WHAT YOU ARE ASKED TO DO » Starting at the line that contains "orange teddy bear: 13 -> 11" and stopping after the line that contains "yellow cheese: 7 -> 8", transcribe the listing below exactly; do not include any pictures.

THE DATA »
========================================================================

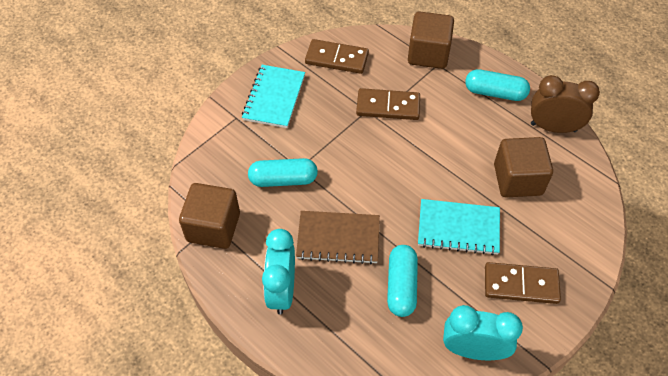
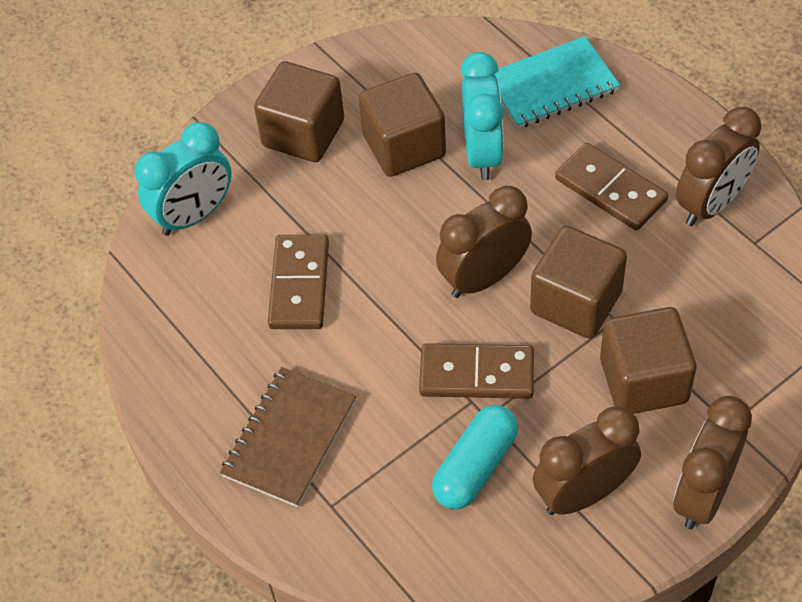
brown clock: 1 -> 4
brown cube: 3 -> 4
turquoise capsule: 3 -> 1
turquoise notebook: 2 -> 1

========================================================================

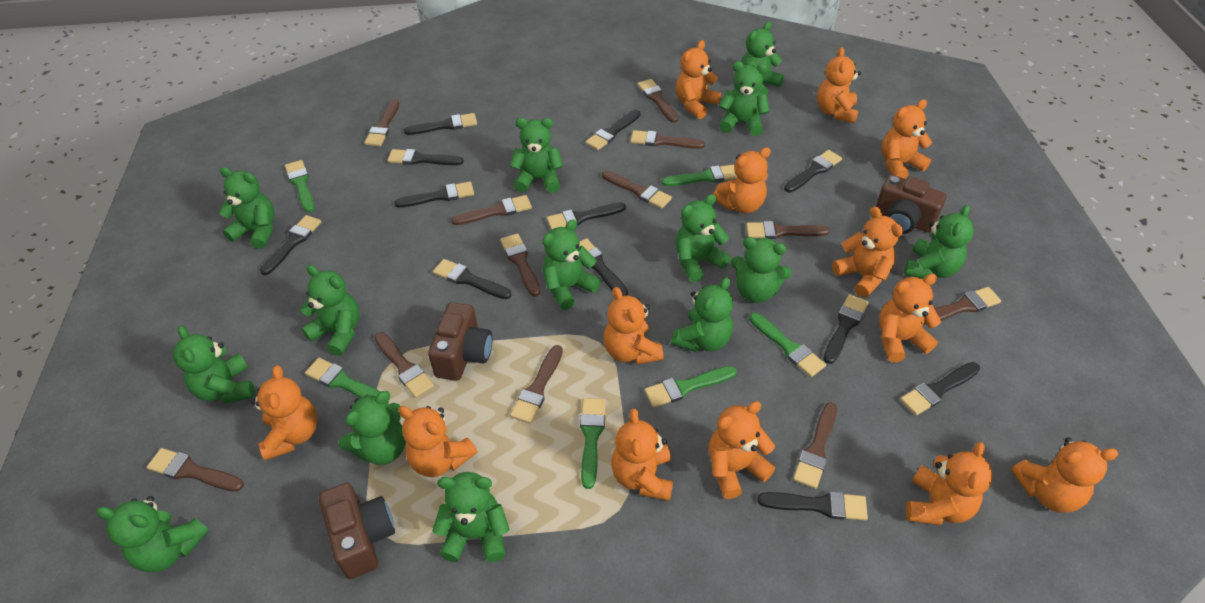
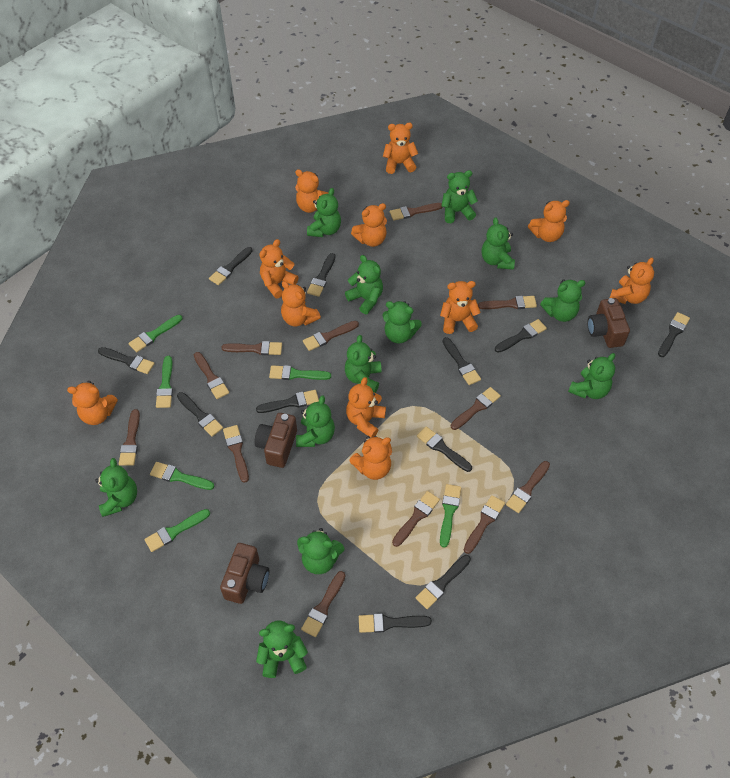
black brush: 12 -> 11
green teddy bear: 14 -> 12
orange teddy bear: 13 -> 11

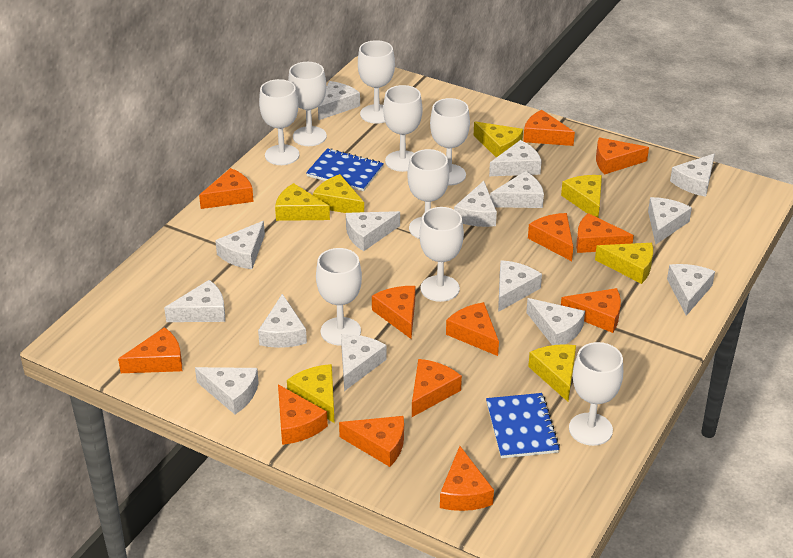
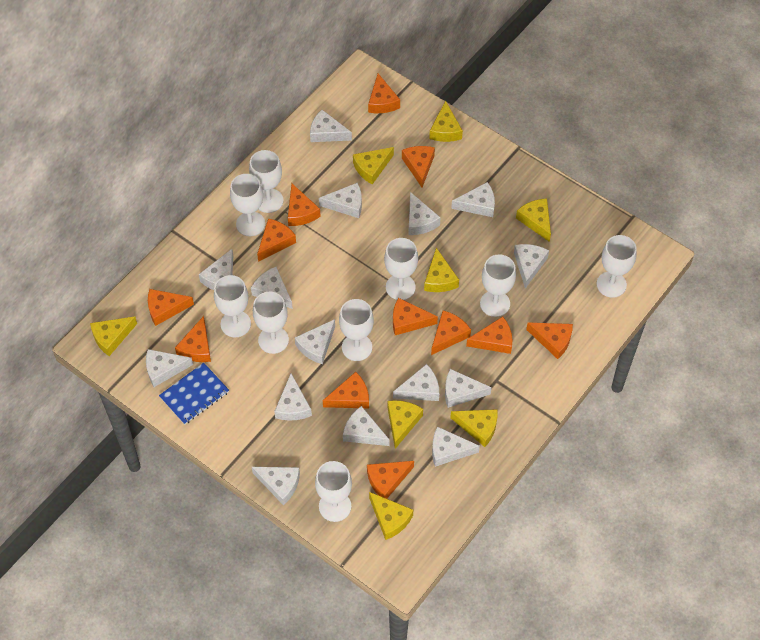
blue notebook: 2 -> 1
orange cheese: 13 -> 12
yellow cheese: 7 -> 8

========================================================================

EXERCISE ANSWER »
orange teddy bear: 13 -> 11

blue notebook: 2 -> 1
orange cheese: 13 -> 12
yellow cheese: 7 -> 8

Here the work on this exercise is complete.